* [LISTED RECORDS]

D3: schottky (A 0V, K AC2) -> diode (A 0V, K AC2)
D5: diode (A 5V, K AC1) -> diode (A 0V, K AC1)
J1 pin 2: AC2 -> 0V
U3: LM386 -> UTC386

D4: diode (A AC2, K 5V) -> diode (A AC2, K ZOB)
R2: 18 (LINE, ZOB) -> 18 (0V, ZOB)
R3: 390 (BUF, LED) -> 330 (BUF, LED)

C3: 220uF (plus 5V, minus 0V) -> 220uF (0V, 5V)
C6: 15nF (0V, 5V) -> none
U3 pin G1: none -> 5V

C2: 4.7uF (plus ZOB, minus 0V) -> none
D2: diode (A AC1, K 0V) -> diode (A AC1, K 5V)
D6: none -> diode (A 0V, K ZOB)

* * *

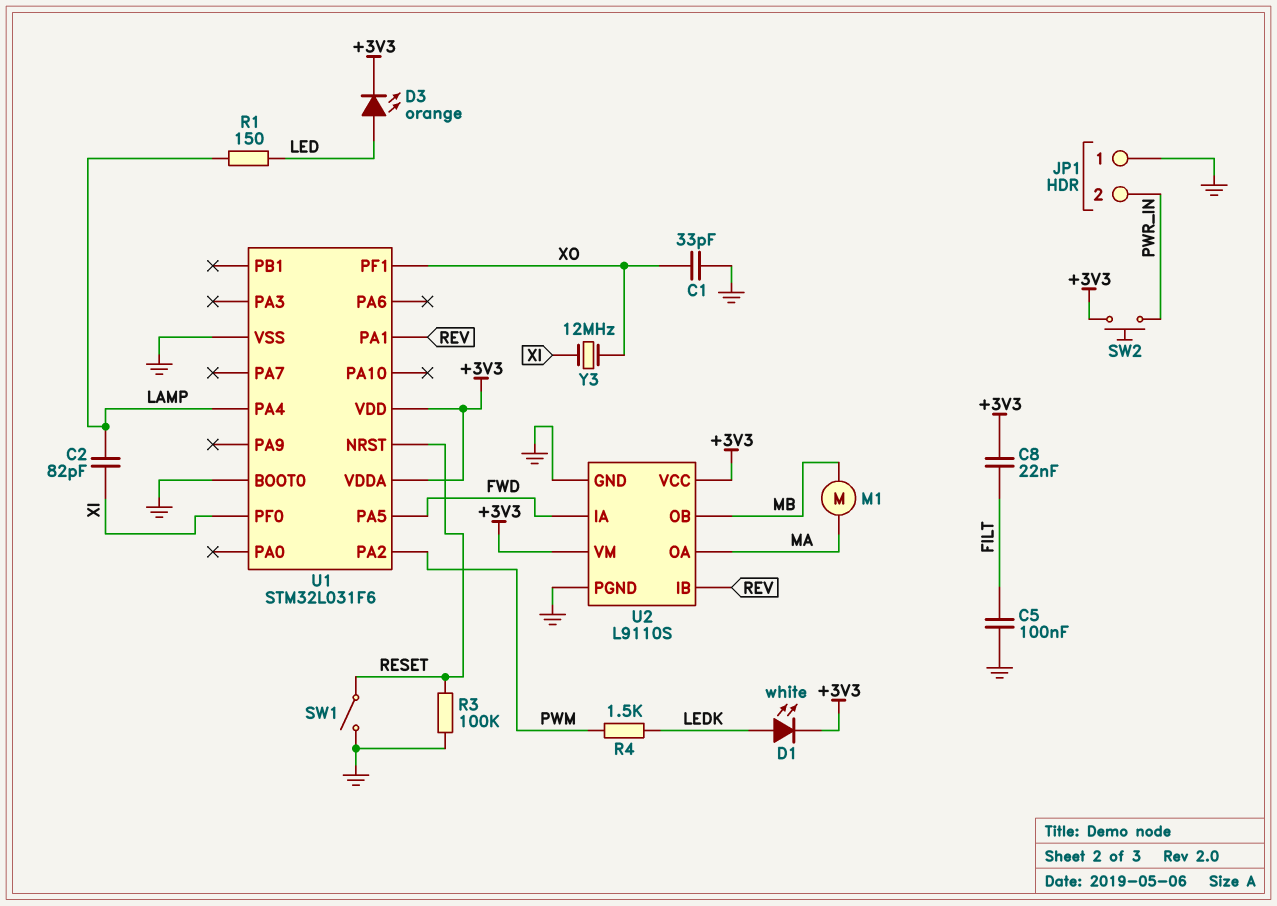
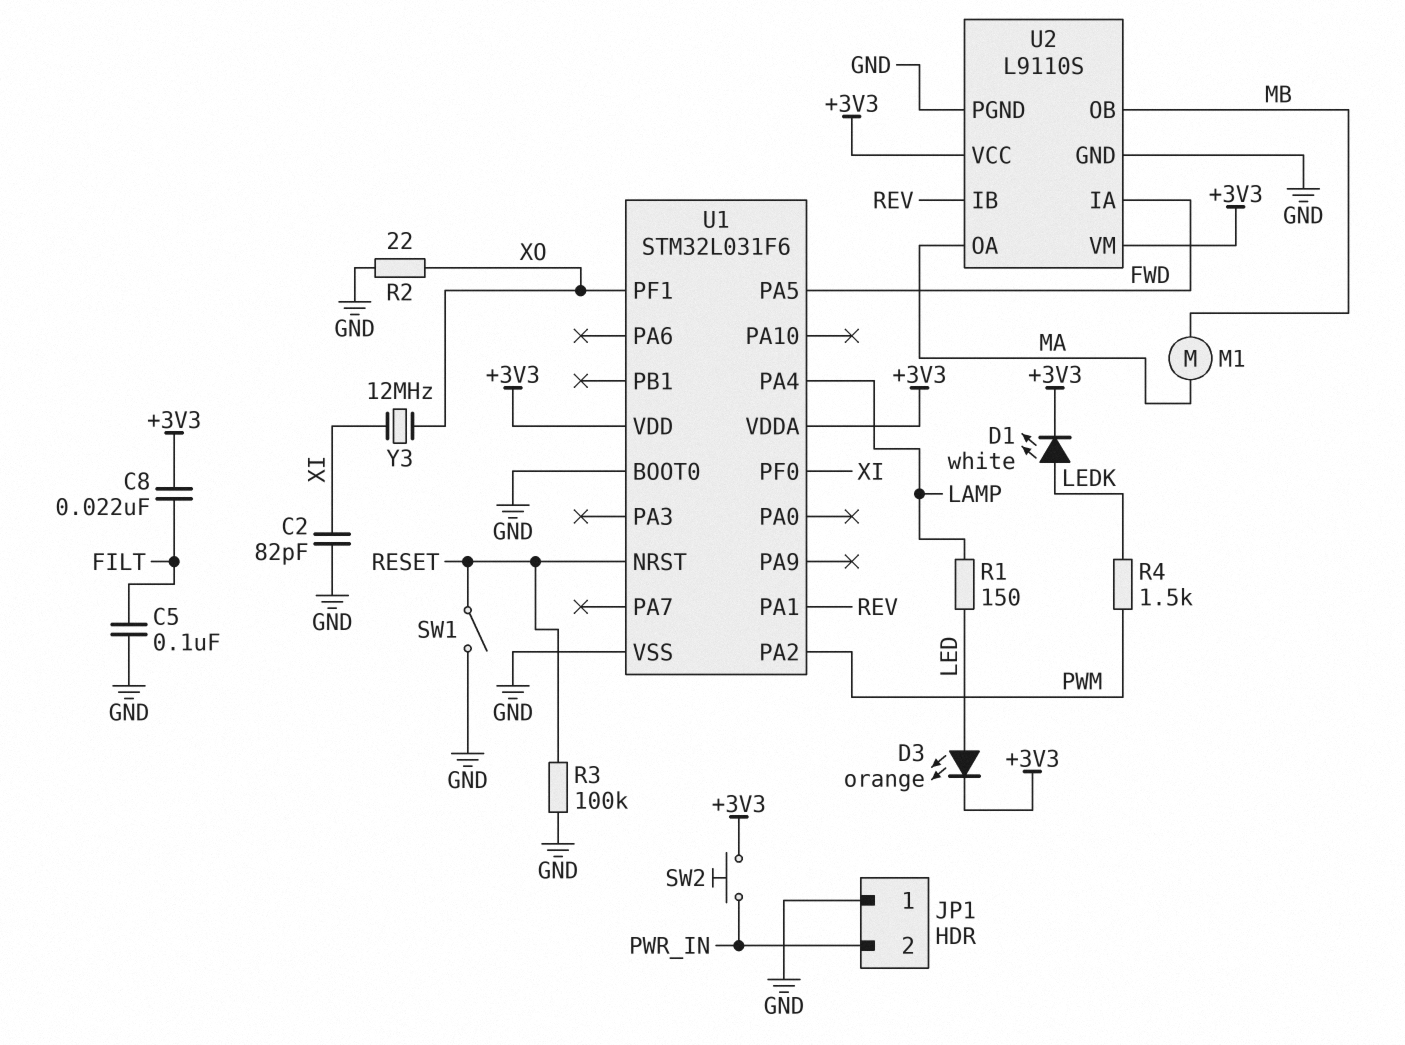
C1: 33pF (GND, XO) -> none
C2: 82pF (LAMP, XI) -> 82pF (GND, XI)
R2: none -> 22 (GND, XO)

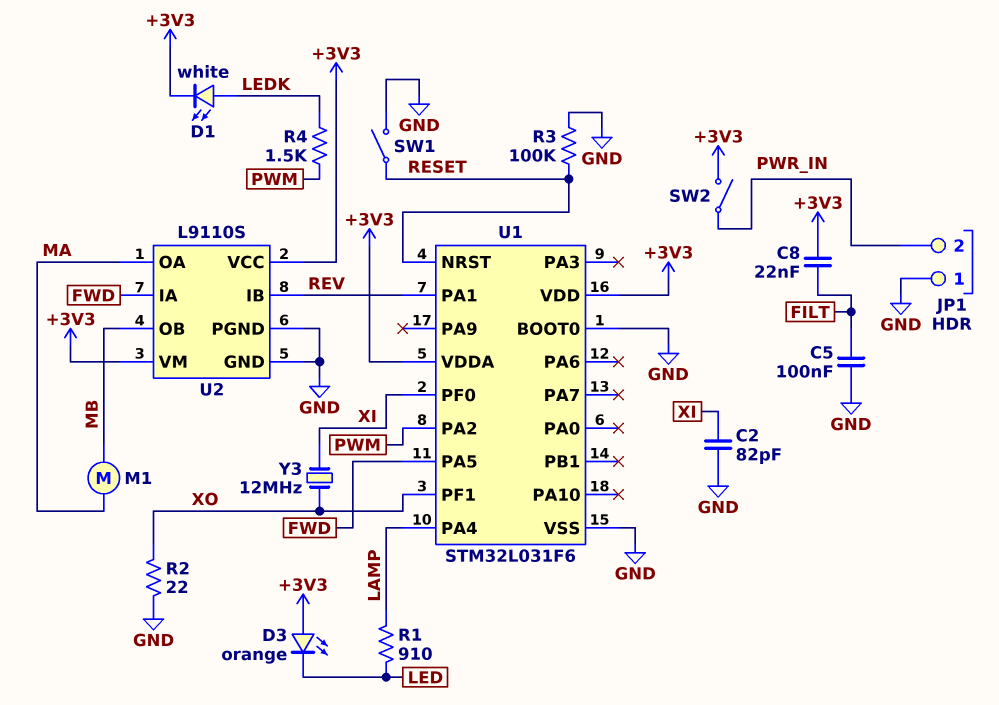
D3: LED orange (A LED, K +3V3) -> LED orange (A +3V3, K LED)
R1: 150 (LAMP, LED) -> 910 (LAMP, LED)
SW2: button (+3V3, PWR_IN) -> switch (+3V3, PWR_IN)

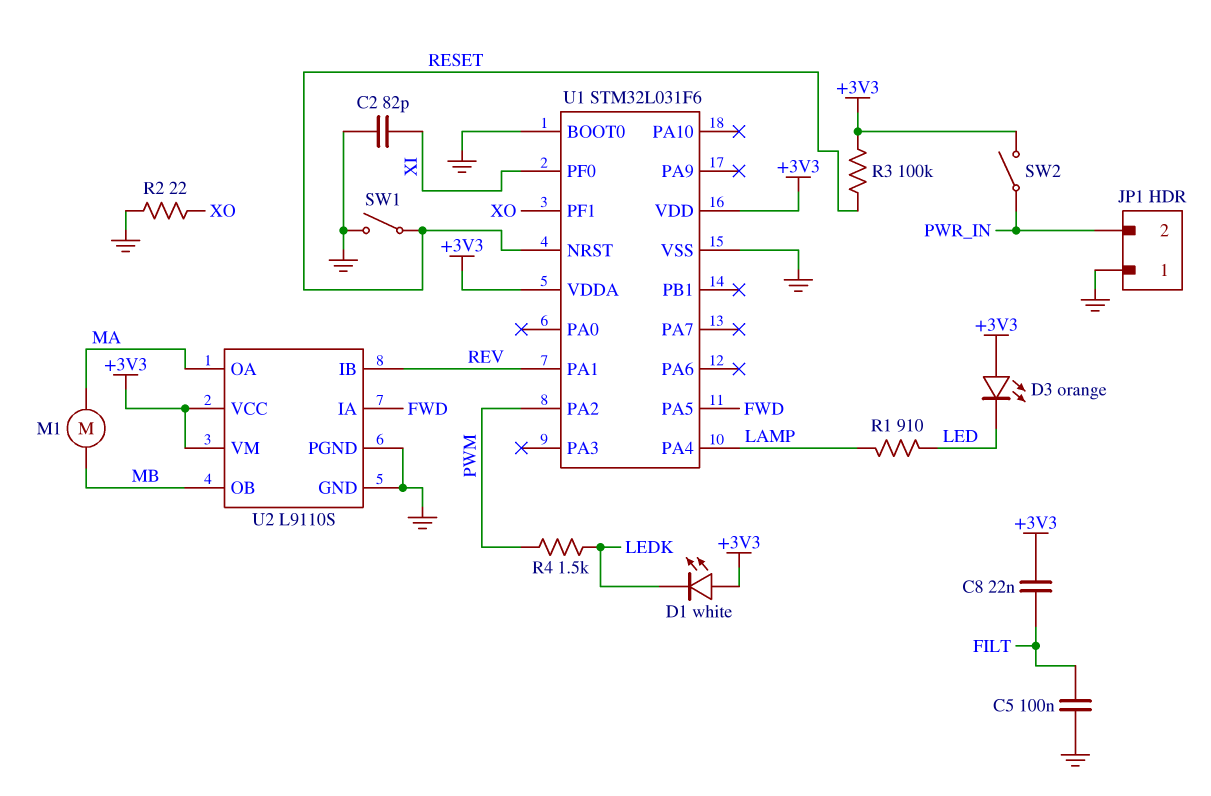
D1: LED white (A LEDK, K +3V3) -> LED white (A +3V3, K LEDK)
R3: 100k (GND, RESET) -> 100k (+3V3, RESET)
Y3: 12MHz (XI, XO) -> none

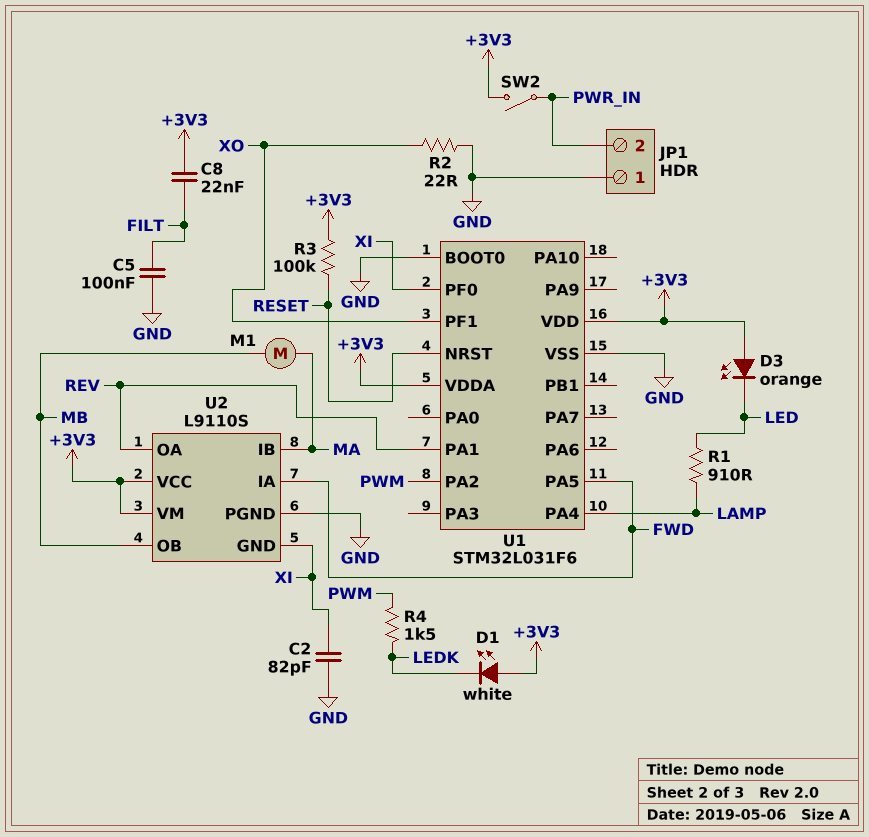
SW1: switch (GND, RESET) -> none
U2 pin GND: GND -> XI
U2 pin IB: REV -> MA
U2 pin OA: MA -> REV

---

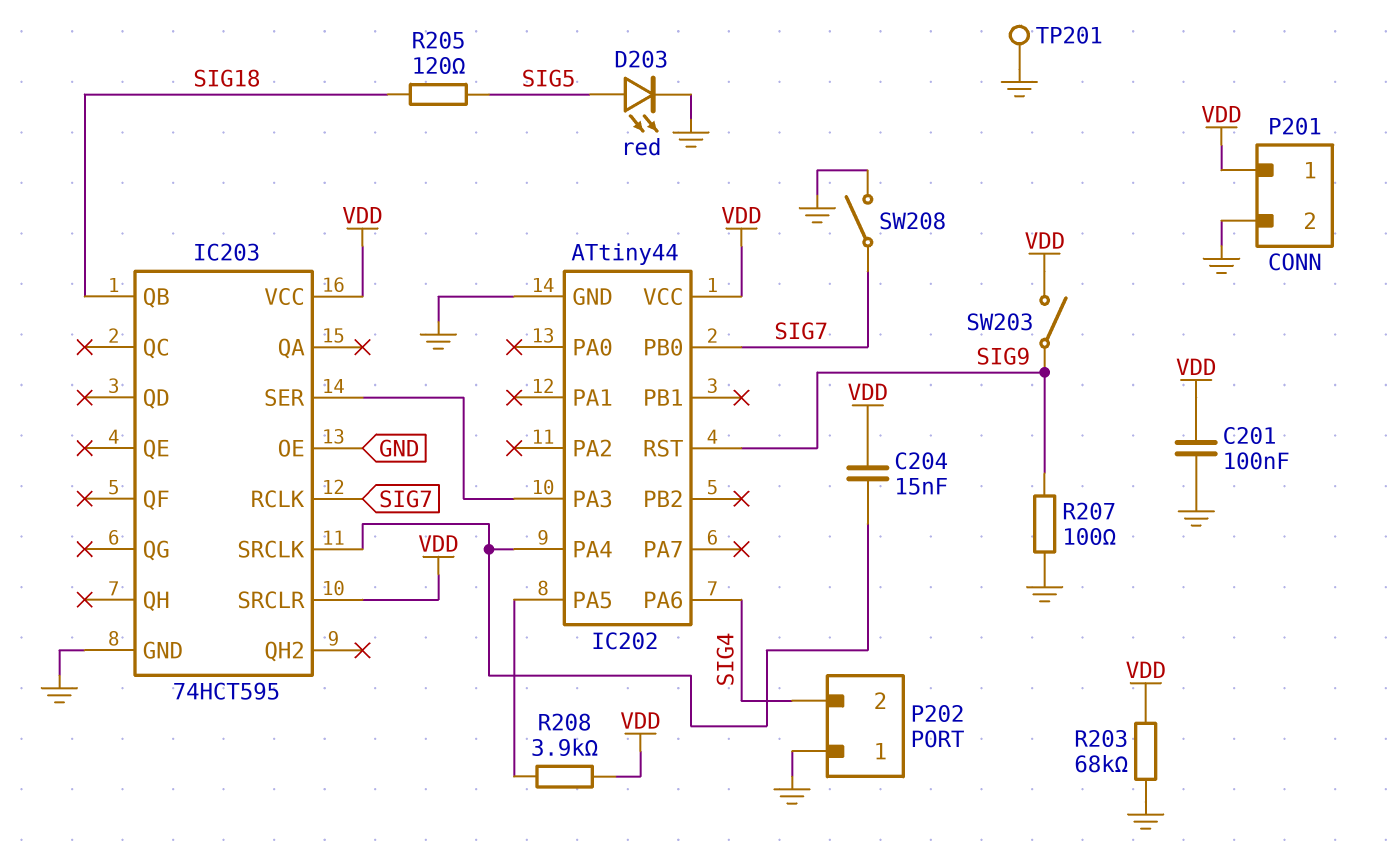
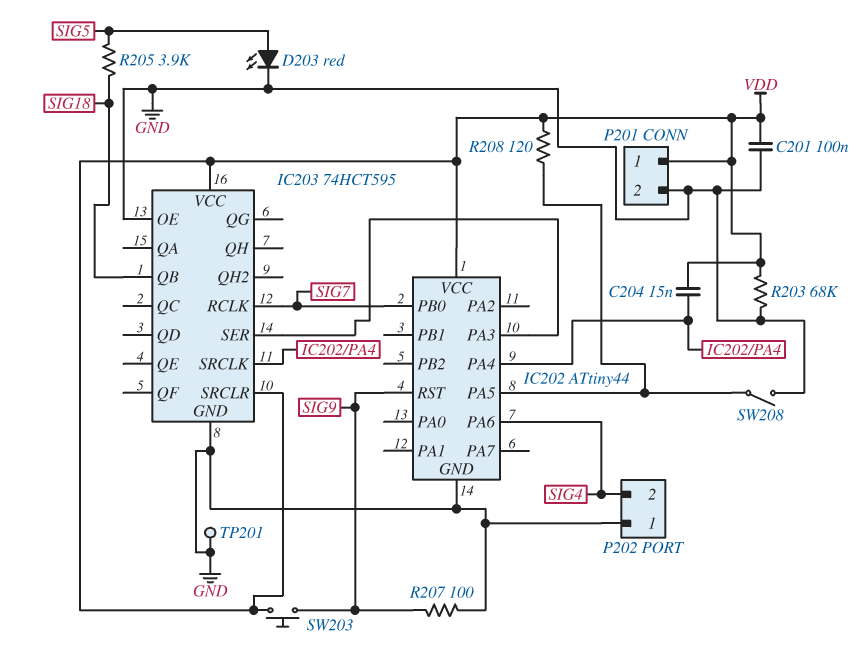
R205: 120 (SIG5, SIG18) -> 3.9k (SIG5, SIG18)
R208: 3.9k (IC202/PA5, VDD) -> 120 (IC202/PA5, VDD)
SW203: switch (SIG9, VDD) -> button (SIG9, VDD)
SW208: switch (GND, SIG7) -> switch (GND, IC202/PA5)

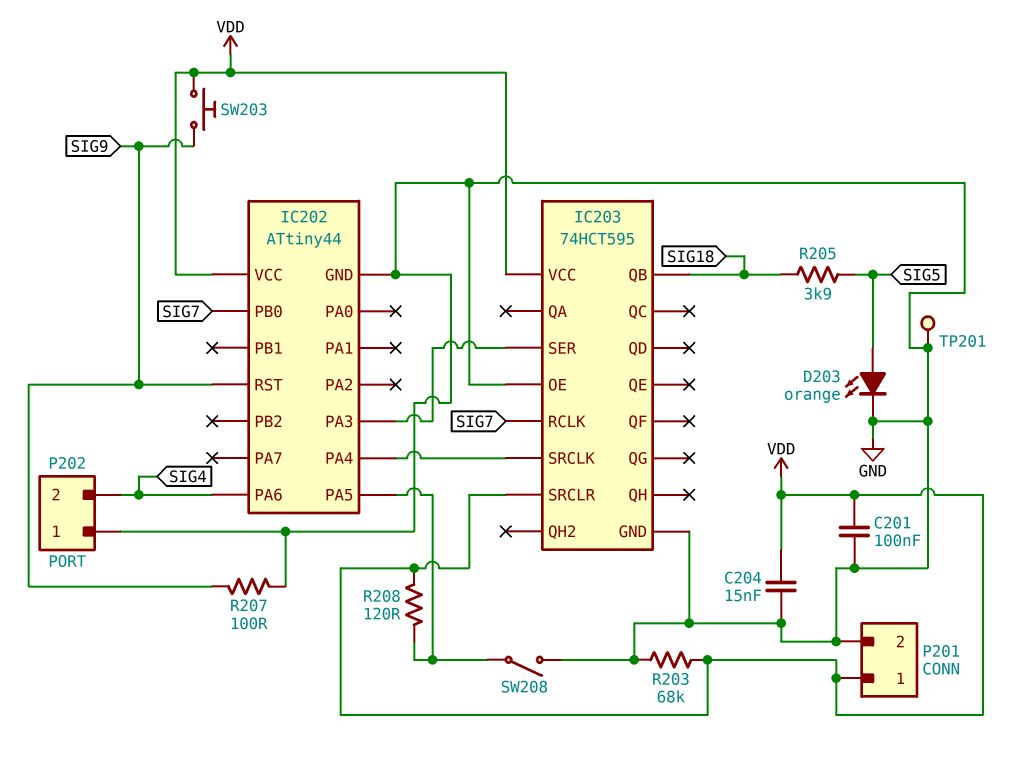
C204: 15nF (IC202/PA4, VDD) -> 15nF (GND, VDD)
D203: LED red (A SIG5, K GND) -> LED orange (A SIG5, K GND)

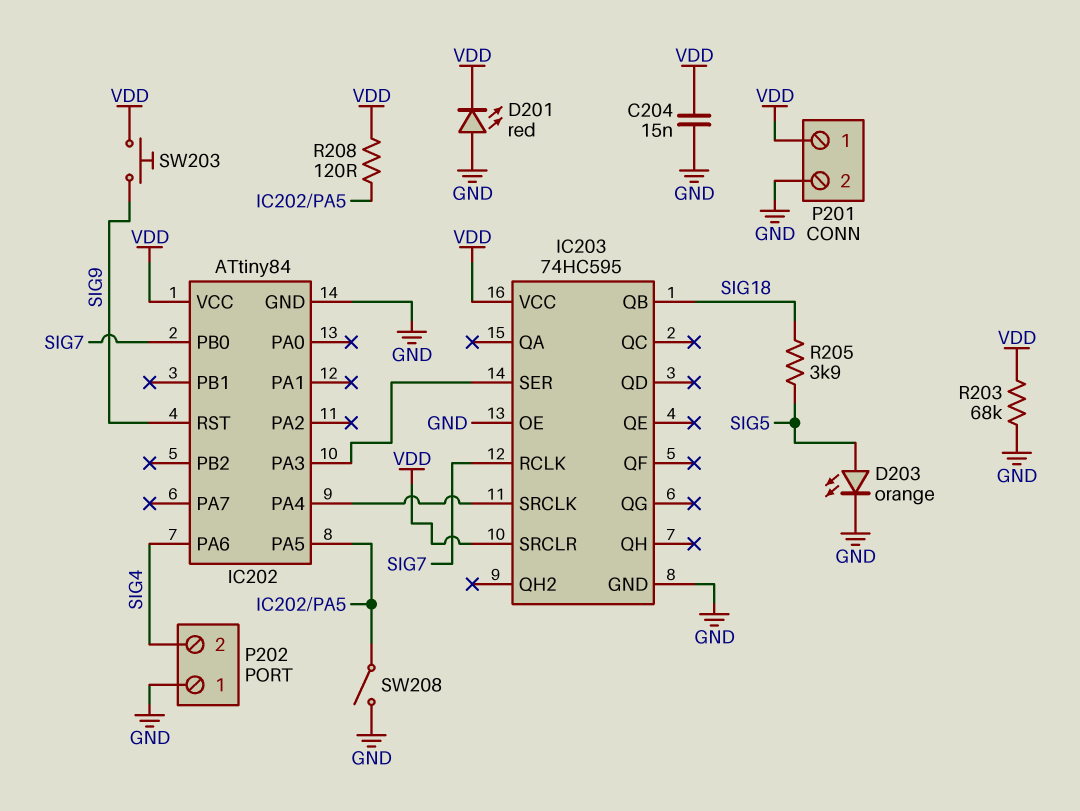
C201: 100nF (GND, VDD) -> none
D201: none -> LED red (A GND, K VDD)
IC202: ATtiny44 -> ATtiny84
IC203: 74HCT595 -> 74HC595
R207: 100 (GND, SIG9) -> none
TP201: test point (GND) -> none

* [GOAL OF THE EXERCISE] Working from the data above, extract solely the lines from the one containing "D5: diode (A" through the one containing "D6: none -> diode (A 0V, K ZOB)", exactly as they appear, both included.

* [SOLUTION FOR THIS EXERCISE]
D5: diode (A 5V, K AC1) -> diode (A 0V, K AC1)
J1 pin 2: AC2 -> 0V
U3: LM386 -> UTC386

D4: diode (A AC2, K 5V) -> diode (A AC2, K ZOB)
R2: 18 (LINE, ZOB) -> 18 (0V, ZOB)
R3: 390 (BUF, LED) -> 330 (BUF, LED)

C3: 220uF (plus 5V, minus 0V) -> 220uF (0V, 5V)
C6: 15nF (0V, 5V) -> none
U3 pin G1: none -> 5V

C2: 4.7uF (plus ZOB, minus 0V) -> none
D2: diode (A AC1, K 0V) -> diode (A AC1, K 5V)
D6: none -> diode (A 0V, K ZOB)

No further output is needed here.